--- Data listing ---
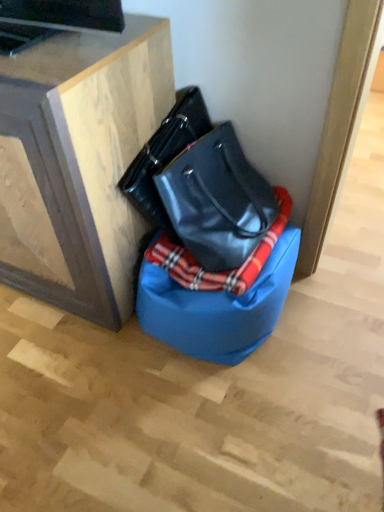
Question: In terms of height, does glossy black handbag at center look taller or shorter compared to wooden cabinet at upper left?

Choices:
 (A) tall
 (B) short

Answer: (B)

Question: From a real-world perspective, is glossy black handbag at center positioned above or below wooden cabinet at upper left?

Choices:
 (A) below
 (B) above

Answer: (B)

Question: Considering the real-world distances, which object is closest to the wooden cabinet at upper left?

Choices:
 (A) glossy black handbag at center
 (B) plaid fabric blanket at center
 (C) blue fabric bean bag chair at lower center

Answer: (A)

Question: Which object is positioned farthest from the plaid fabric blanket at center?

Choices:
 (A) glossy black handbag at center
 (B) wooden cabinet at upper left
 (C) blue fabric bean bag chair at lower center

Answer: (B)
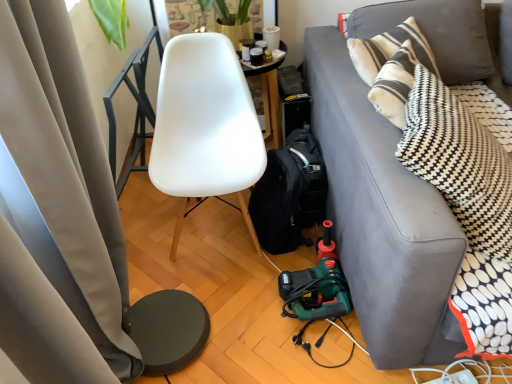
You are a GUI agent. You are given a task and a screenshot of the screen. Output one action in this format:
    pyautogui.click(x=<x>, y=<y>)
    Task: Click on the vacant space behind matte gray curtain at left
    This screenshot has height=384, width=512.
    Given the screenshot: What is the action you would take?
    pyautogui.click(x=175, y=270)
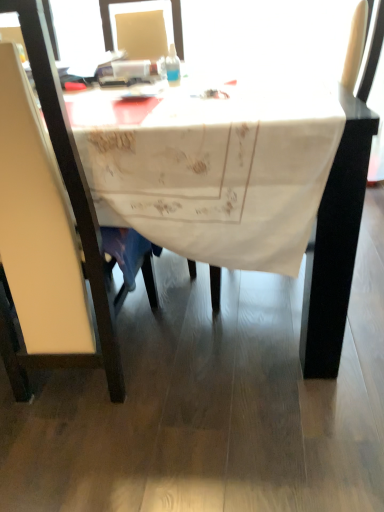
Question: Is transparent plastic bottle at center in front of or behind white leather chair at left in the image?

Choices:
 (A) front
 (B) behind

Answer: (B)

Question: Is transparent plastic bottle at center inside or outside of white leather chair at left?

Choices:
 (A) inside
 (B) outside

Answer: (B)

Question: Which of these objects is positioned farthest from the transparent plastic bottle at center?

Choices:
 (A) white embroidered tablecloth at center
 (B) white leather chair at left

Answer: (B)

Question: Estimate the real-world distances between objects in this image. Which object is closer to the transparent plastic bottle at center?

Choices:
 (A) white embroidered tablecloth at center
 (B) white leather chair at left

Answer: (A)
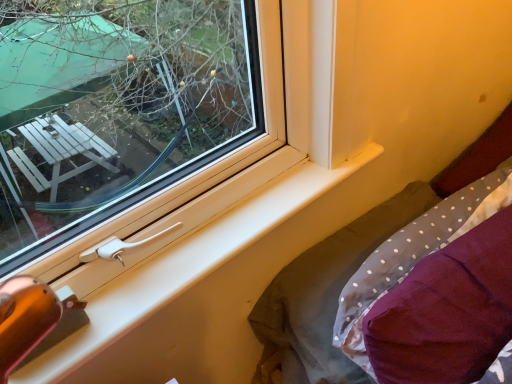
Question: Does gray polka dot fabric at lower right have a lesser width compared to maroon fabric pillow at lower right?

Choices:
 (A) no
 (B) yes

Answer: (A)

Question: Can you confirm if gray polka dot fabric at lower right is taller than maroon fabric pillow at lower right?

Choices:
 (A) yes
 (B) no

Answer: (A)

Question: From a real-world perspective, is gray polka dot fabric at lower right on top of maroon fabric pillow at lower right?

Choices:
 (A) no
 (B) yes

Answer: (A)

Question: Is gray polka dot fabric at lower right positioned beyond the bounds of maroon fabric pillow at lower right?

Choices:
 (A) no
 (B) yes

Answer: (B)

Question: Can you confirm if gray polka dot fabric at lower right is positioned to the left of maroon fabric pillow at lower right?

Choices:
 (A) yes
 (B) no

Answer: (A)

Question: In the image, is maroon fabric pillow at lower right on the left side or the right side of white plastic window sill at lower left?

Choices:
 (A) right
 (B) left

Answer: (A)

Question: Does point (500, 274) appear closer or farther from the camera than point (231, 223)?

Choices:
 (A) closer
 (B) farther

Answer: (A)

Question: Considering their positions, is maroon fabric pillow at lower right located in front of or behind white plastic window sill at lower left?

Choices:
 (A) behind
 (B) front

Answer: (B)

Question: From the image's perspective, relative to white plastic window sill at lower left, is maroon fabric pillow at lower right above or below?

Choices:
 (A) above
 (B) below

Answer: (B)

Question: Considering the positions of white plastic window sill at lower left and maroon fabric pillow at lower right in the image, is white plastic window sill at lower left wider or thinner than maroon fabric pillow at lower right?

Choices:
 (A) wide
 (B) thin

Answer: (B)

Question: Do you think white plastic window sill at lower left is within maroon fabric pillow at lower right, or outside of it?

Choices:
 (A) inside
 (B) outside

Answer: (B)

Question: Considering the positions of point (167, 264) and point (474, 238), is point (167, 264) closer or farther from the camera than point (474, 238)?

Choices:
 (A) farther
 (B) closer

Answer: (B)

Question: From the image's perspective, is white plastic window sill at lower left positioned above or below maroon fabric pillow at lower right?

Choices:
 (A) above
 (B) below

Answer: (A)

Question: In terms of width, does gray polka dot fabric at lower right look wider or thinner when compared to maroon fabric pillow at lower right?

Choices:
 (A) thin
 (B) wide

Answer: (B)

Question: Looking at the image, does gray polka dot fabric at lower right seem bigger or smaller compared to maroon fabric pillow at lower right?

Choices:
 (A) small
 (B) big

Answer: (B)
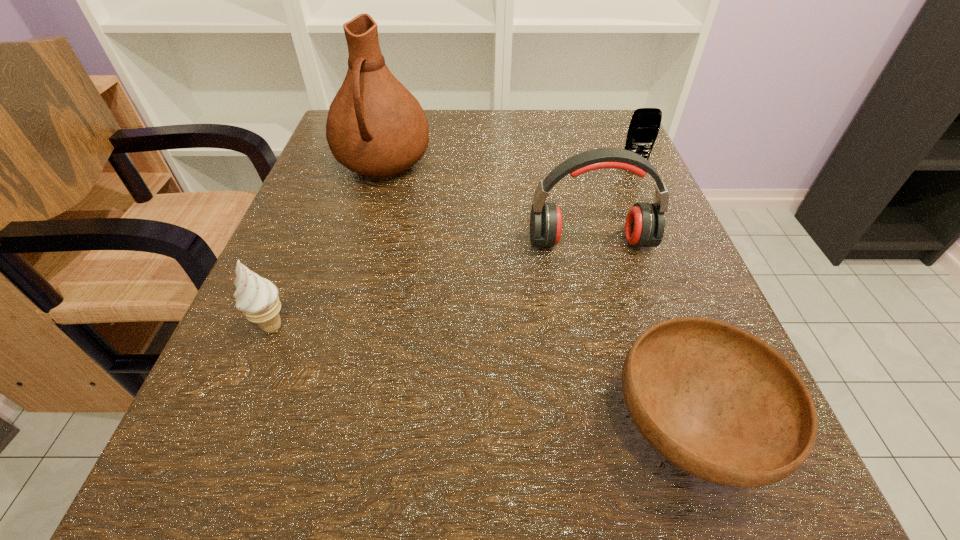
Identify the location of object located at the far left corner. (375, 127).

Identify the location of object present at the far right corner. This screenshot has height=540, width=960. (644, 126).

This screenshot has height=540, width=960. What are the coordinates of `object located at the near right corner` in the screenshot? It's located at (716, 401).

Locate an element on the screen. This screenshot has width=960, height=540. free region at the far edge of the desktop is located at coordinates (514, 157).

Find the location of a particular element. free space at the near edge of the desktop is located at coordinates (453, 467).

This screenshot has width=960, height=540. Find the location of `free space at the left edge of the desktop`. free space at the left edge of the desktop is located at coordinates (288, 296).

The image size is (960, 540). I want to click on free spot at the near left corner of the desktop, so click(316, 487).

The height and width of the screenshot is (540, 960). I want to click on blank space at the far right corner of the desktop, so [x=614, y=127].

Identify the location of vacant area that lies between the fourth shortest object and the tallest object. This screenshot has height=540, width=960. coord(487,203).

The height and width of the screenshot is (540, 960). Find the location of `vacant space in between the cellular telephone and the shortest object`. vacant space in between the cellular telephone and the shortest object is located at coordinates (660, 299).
---
- _Your goal_
Pick out every line in the records above that contains the word "vacant", and copy each of those lines.

- _The answer_
    Task: Click on the vacant space behind matte gray curtain at left
Identify the location of vacant area that lies between the fourth shortest object and the tallest object. This screenshot has height=540, width=960. coord(487,203).
The height and width of the screenshot is (540, 960). Find the location of `vacant space in between the cellular telephone and the shortest object`. vacant space in between the cellular telephone and the shortest object is located at coordinates (660, 299).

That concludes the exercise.